> _REQUIREMENT_:
Among the lines below, take the one holding "L1: 1mH (GND, n27) -> 33uH (GND, n27)", the one holding "L3: 33uH (n15, n24) -> 1mH (n15, n24)", and all lines between them. Set them down exactly.

> _MATERIAL PROVIDED_:
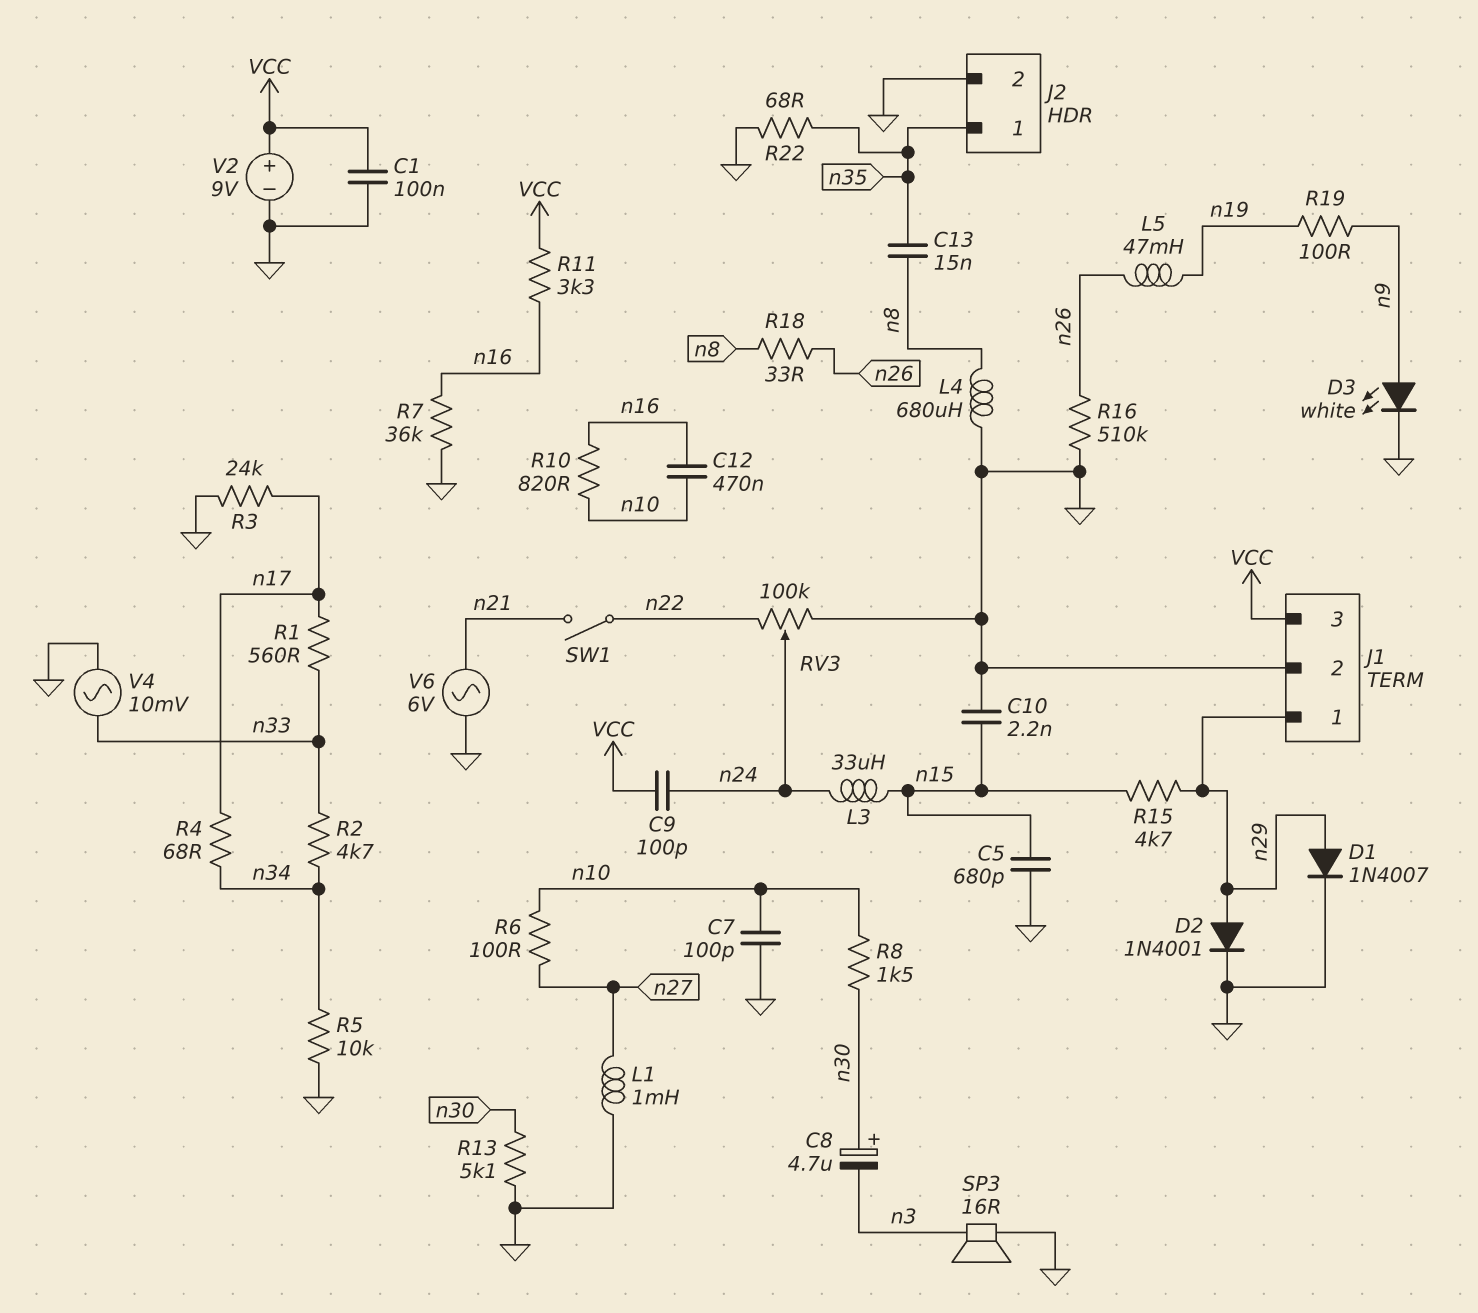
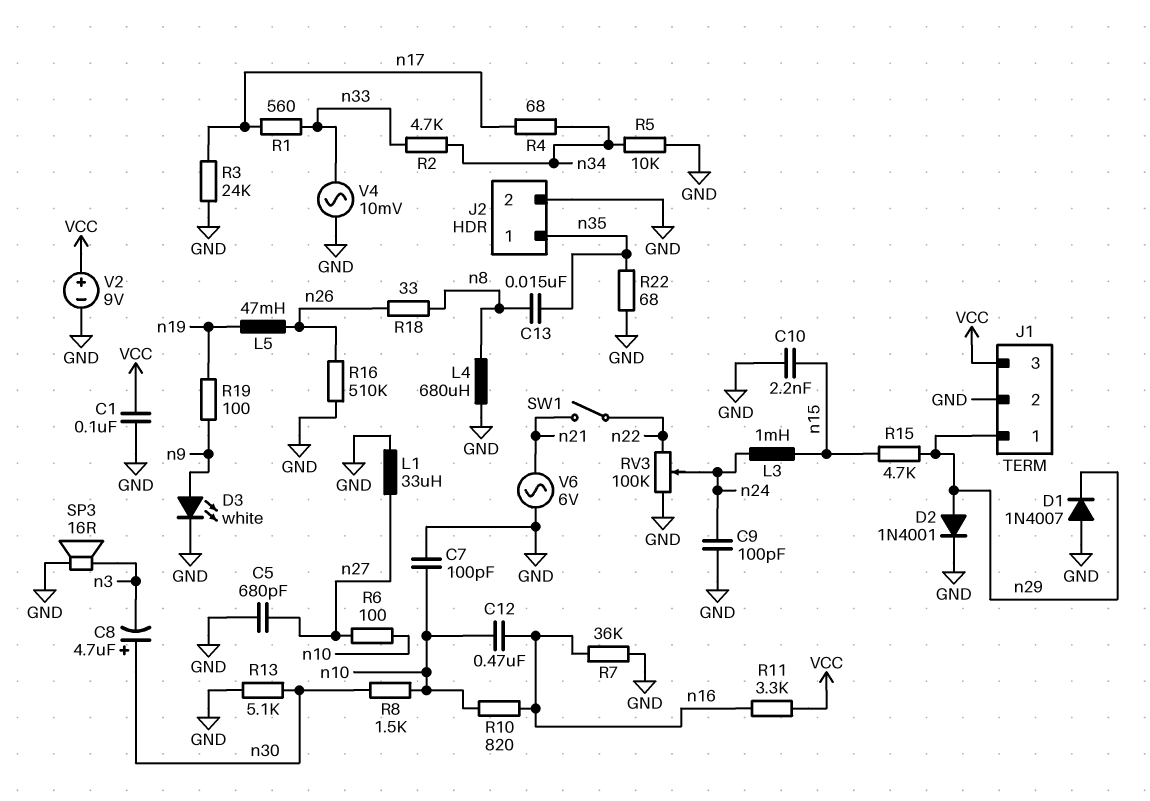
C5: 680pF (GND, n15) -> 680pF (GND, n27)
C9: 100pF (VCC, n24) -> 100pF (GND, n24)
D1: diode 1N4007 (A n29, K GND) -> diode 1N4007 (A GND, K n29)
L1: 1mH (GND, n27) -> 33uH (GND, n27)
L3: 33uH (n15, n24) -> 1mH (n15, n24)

--

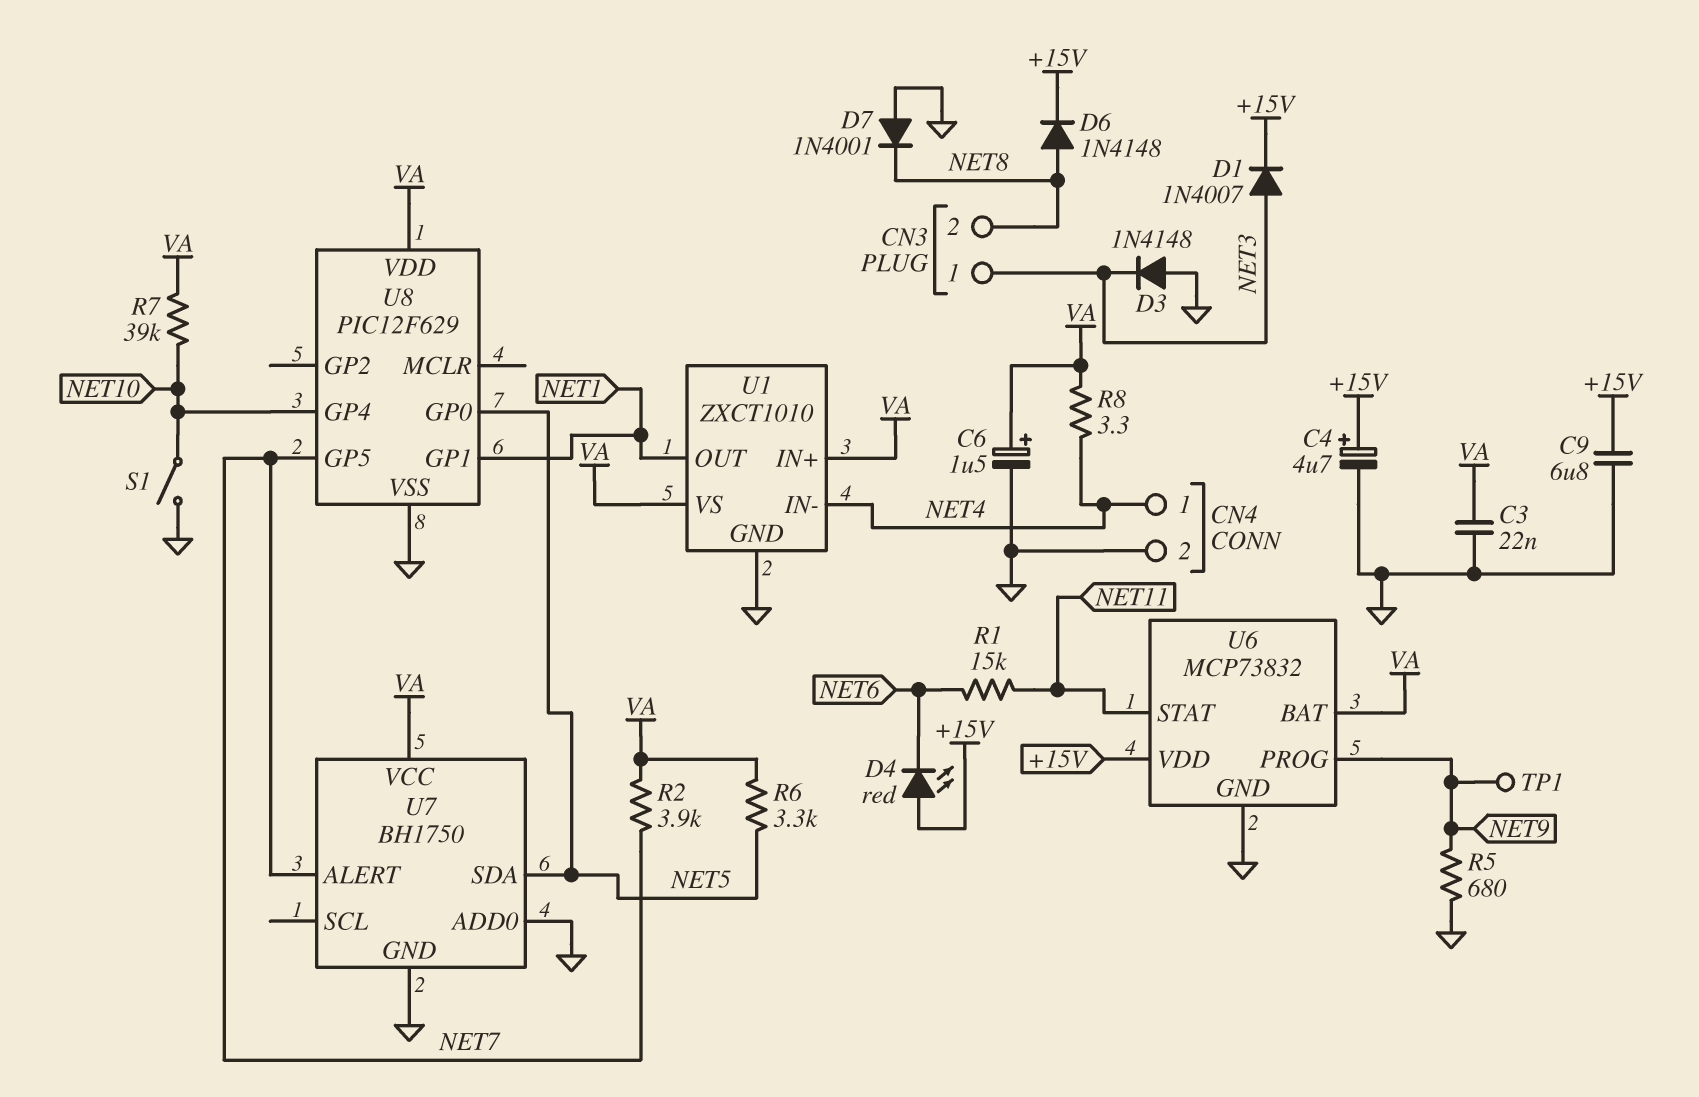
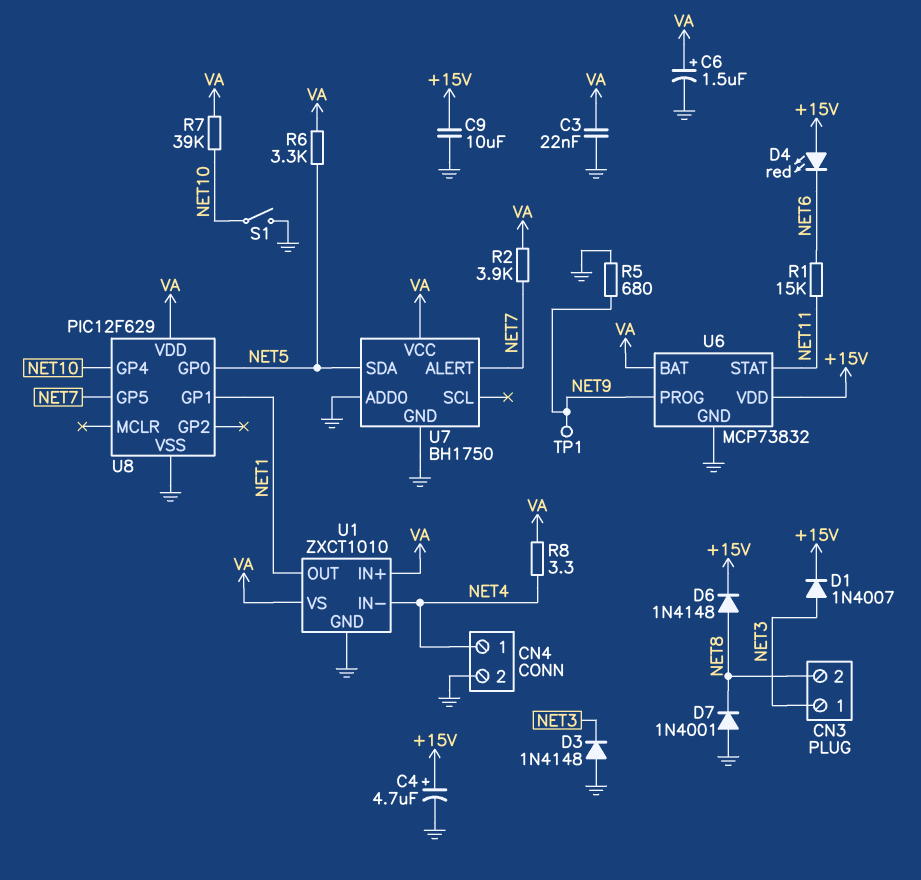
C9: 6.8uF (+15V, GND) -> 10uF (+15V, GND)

> _SOLUTION TO THIS TASK_:
L1: 1mH (GND, n27) -> 33uH (GND, n27)
L3: 33uH (n15, n24) -> 1mH (n15, n24)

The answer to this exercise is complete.